• _TRY IT_: Give back exactly the lines from the one containing "(271, 146) = (453, 196): orange" through the end of the records, including both, and no others.

[Stored items from a collection]
____

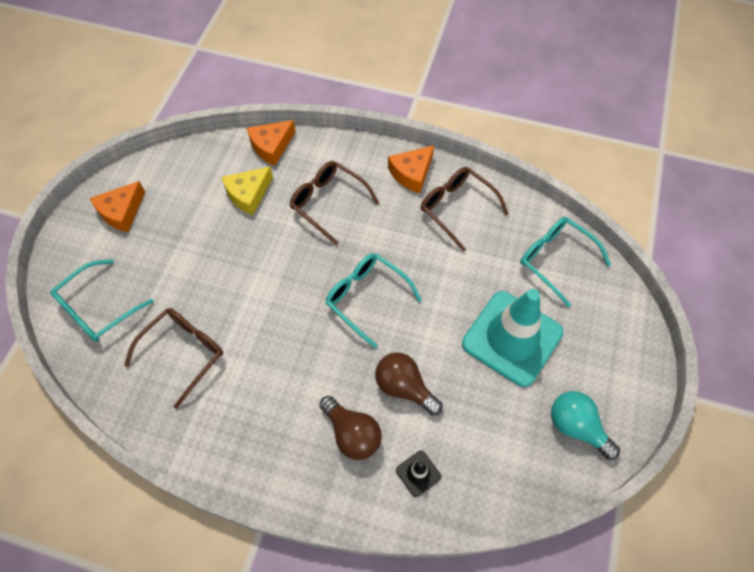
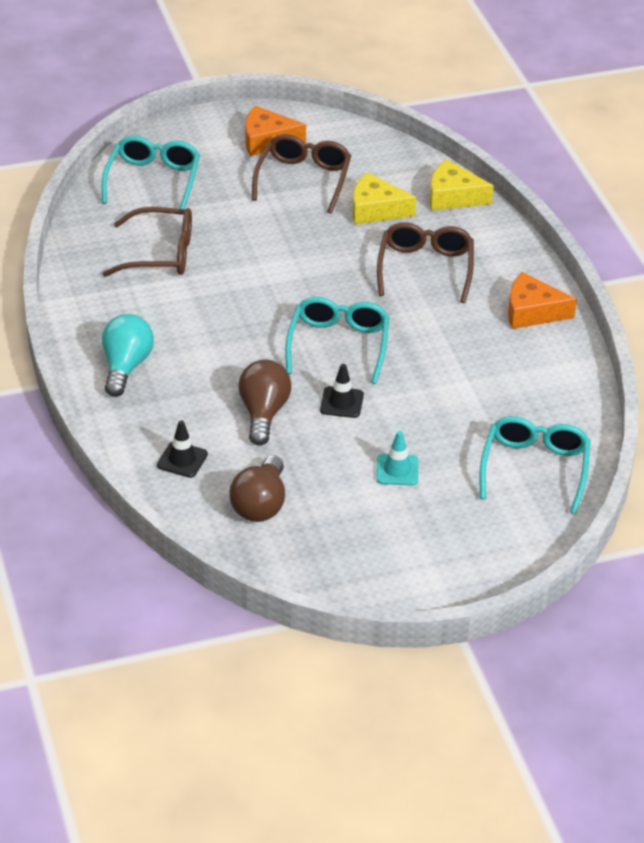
camera: 55 degrees right, 20 degrees down
(98, 308) = (153, 180): turquoise glasses -> turquoise glasses turned 90 degrees clockwise
(271, 146) = (453, 196): orange cheese -> yellow cheese
(352, 434) = (182, 398): brown light bulb -> brown light bulb (260, 505)
(425, 331) = (341, 402): none -> black traffic cone
(457, 208) = (522, 365): brown glasses -> brown glasses (303, 179)
(512, 338) = (397, 470): turquoise traffic cone -> turquoise traffic cone, size x0.40
(576, 427) = (337, 556): turquoise light bulb -> turquoise light bulb (126, 367)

____

• _EXERCISE RESPONSE_:
(271, 146) = (453, 196): orange cheese -> yellow cheese
(352, 434) = (182, 398): brown light bulb -> brown light bulb (260, 505)
(425, 331) = (341, 402): none -> black traffic cone
(457, 208) = (522, 365): brown glasses -> brown glasses (303, 179)
(512, 338) = (397, 470): turquoise traffic cone -> turquoise traffic cone, size x0.40
(576, 427) = (337, 556): turquoise light bulb -> turquoise light bulb (126, 367)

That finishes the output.